[Building correspondence data]
- - - - - - -
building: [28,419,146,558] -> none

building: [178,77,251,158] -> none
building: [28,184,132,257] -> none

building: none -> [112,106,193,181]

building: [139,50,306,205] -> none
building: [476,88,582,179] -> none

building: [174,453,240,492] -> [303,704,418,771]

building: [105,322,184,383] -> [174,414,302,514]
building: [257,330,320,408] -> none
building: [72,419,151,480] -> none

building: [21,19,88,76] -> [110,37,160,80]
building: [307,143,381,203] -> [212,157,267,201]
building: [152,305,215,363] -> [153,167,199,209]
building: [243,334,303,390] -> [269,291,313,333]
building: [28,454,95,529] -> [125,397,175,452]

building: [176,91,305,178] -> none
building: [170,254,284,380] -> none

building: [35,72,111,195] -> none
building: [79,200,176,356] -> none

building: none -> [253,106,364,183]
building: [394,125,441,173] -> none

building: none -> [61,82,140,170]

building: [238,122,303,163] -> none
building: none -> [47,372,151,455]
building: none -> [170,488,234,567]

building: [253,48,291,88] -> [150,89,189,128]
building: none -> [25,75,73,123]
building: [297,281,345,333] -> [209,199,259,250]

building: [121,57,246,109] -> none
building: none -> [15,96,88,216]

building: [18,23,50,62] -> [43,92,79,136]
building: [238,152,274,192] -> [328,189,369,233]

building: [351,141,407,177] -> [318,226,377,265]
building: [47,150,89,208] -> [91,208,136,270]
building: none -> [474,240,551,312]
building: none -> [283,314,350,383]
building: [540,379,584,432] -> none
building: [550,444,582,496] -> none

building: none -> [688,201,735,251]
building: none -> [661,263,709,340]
- - - - - - -
Exercise objective | Within the data above, the span starting at the line containing "building: [72,419,151,480] -> none" and ending at the line containing "building: [18,23,50,62] -> [43,92,79,136]" is to be retyped exactly, with no other lines.

Answer to this exercise |
building: [72,419,151,480] -> none

building: [21,19,88,76] -> [110,37,160,80]
building: [307,143,381,203] -> [212,157,267,201]
building: [152,305,215,363] -> [153,167,199,209]
building: [243,334,303,390] -> [269,291,313,333]
building: [28,454,95,529] -> [125,397,175,452]

building: [176,91,305,178] -> none
building: [170,254,284,380] -> none

building: [35,72,111,195] -> none
building: [79,200,176,356] -> none

building: none -> [253,106,364,183]
building: [394,125,441,173] -> none

building: none -> [61,82,140,170]

building: [238,122,303,163] -> none
building: none -> [47,372,151,455]
building: none -> [170,488,234,567]

building: [253,48,291,88] -> [150,89,189,128]
building: none -> [25,75,73,123]
building: [297,281,345,333] -> [209,199,259,250]

building: [121,57,246,109] -> none
building: none -> [15,96,88,216]

building: [18,23,50,62] -> [43,92,79,136]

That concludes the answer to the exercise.